━━━━━ Data to use ━━━━━

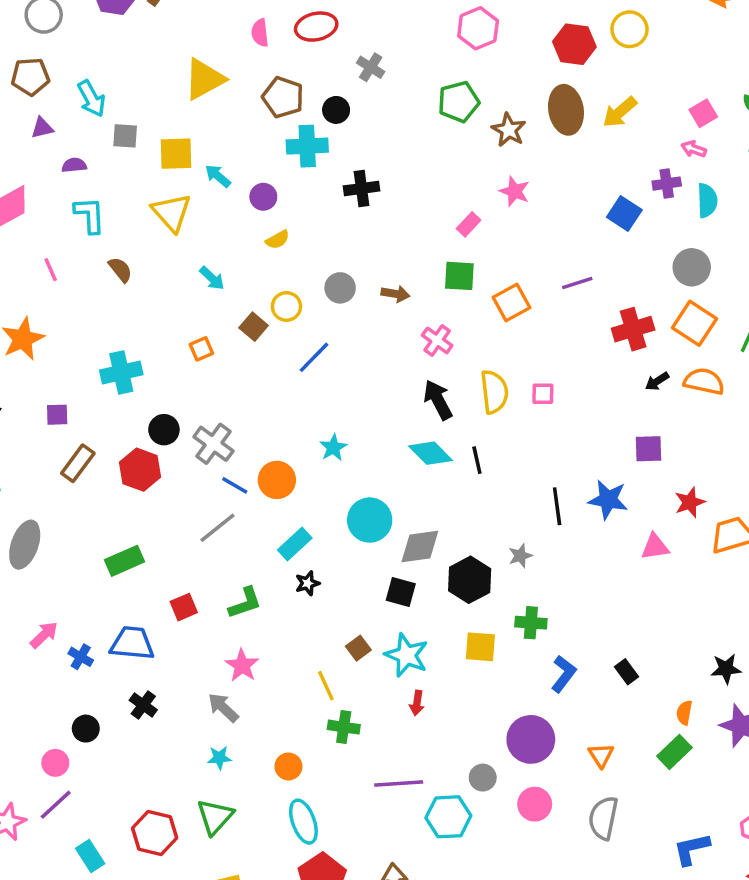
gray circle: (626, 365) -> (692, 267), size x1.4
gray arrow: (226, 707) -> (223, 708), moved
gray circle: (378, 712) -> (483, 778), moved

━━━━━
━━━━━ Data to use ━━━━━

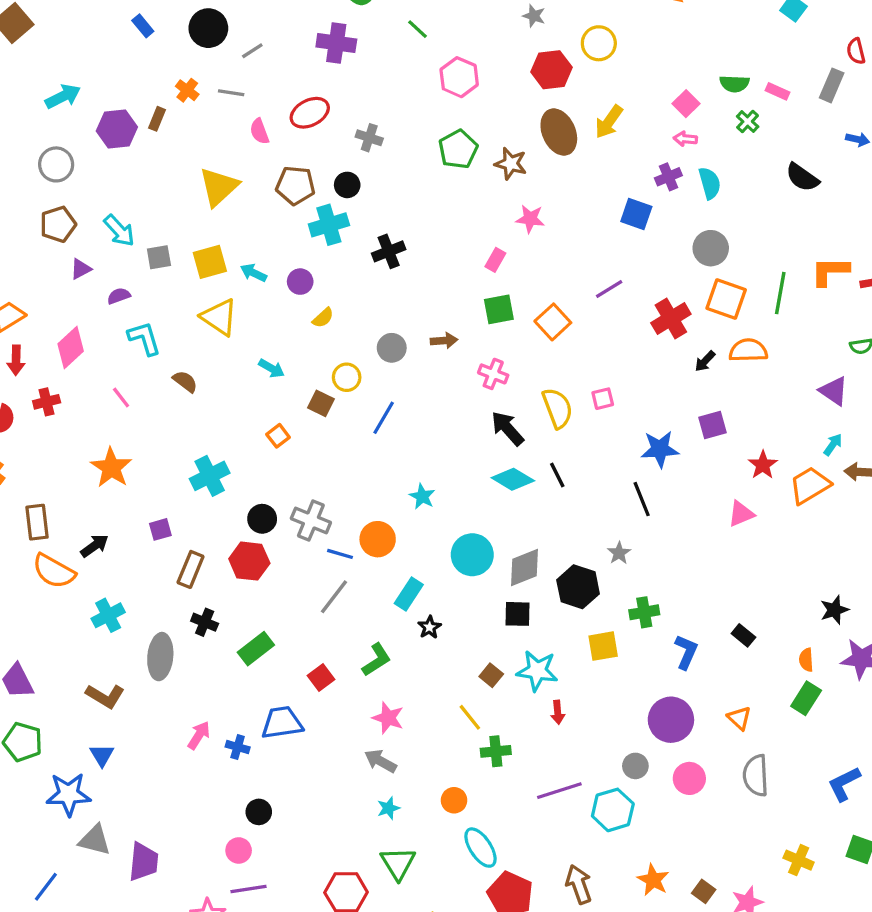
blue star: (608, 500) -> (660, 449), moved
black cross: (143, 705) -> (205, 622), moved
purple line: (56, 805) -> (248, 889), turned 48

━━━━━

**Problem**. Only the lines above starting with the one with "black cross: (143, 705) -> (205, 622), moved" and going through the one with "purple line: (56, 805)" are to be copied, word for word and with both ends kept.

**Your solution**.
black cross: (143, 705) -> (205, 622), moved
purple line: (56, 805) -> (248, 889), turned 48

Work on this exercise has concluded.